* **EXERCISE INPUT**
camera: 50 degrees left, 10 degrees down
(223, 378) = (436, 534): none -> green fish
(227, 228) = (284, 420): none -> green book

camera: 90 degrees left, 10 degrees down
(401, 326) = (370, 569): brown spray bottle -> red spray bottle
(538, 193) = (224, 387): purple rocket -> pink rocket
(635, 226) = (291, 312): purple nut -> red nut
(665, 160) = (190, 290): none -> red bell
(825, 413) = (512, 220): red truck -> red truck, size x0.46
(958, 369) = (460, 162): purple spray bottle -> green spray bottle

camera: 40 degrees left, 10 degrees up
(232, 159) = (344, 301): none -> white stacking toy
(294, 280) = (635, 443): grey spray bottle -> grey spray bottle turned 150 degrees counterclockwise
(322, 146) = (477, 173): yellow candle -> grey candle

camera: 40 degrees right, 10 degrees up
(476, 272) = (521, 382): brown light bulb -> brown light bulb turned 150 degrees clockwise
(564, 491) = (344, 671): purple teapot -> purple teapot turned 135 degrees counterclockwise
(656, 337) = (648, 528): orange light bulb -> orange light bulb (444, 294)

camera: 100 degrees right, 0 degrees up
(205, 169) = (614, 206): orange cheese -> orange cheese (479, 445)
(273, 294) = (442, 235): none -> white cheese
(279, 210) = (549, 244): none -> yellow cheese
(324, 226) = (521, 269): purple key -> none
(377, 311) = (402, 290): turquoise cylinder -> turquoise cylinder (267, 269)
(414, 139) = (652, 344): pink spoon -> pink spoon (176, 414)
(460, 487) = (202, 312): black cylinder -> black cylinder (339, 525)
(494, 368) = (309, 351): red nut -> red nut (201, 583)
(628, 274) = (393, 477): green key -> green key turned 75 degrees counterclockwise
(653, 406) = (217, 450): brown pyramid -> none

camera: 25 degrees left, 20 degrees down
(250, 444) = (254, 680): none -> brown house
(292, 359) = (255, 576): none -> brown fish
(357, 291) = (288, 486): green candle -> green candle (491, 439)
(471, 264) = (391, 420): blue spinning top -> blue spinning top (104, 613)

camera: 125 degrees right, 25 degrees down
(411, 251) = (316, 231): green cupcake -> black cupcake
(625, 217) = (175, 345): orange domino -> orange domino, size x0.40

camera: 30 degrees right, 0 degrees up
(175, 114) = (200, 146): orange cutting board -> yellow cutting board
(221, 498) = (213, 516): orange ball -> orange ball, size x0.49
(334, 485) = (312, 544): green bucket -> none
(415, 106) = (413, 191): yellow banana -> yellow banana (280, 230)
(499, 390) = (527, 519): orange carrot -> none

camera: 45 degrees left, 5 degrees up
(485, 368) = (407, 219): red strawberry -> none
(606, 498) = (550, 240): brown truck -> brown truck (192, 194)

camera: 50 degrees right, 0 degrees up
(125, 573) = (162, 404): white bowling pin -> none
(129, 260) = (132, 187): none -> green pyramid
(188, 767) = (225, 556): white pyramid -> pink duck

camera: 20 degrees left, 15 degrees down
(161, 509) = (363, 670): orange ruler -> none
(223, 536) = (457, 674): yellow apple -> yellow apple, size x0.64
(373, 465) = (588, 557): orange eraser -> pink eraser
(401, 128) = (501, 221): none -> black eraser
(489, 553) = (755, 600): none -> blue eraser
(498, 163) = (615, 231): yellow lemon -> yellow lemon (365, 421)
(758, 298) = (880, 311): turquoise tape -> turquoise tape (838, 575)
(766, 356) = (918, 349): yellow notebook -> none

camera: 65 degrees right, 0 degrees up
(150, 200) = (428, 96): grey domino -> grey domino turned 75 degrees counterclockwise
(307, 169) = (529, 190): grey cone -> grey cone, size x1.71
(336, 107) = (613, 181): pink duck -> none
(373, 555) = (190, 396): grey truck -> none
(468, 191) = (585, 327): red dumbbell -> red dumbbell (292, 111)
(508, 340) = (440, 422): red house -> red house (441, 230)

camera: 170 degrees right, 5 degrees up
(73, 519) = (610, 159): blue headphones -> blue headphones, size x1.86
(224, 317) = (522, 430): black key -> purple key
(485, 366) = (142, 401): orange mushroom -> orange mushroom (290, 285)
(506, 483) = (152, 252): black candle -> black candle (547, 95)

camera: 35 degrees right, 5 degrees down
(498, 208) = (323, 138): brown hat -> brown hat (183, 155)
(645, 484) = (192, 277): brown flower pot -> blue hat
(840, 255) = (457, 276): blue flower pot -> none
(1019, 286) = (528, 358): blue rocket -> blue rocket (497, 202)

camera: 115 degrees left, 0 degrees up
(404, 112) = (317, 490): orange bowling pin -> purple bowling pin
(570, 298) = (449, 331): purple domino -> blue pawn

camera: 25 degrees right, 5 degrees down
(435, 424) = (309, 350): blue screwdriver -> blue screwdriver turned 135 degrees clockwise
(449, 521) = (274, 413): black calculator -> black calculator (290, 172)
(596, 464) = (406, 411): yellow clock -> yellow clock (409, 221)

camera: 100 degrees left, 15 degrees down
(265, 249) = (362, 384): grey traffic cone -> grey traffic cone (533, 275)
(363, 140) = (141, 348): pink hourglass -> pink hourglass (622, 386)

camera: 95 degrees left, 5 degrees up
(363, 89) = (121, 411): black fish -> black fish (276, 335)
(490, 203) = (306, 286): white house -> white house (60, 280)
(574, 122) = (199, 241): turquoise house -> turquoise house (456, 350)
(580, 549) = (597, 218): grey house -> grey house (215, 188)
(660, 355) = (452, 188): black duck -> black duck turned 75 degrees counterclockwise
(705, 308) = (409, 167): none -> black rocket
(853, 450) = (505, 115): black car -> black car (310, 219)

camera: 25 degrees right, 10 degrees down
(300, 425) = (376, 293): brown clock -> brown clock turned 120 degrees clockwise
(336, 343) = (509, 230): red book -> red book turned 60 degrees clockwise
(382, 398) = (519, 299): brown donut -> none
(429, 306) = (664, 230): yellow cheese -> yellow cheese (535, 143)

* **AIM OF THE TASK**
Nothing but the lines above from the one containing "(635, 226) = (291, 312): purple" through the one containing "camera: 100 degrees right, 0 degrees up" should appear in the answer, each repeated exactly.

* **TASK SOLUTION**
(635, 226) = (291, 312): purple nut -> red nut
(665, 160) = (190, 290): none -> red bell
(825, 413) = (512, 220): red truck -> red truck, size x0.46
(958, 369) = (460, 162): purple spray bottle -> green spray bottle

camera: 40 degrees left, 10 degrees up
(232, 159) = (344, 301): none -> white stacking toy
(294, 280) = (635, 443): grey spray bottle -> grey spray bottle turned 150 degrees counterclockwise
(322, 146) = (477, 173): yellow candle -> grey candle

camera: 40 degrees right, 10 degrees up
(476, 272) = (521, 382): brown light bulb -> brown light bulb turned 150 degrees clockwise
(564, 491) = (344, 671): purple teapot -> purple teapot turned 135 degrees counterclockwise
(656, 337) = (648, 528): orange light bulb -> orange light bulb (444, 294)

camera: 100 degrees right, 0 degrees up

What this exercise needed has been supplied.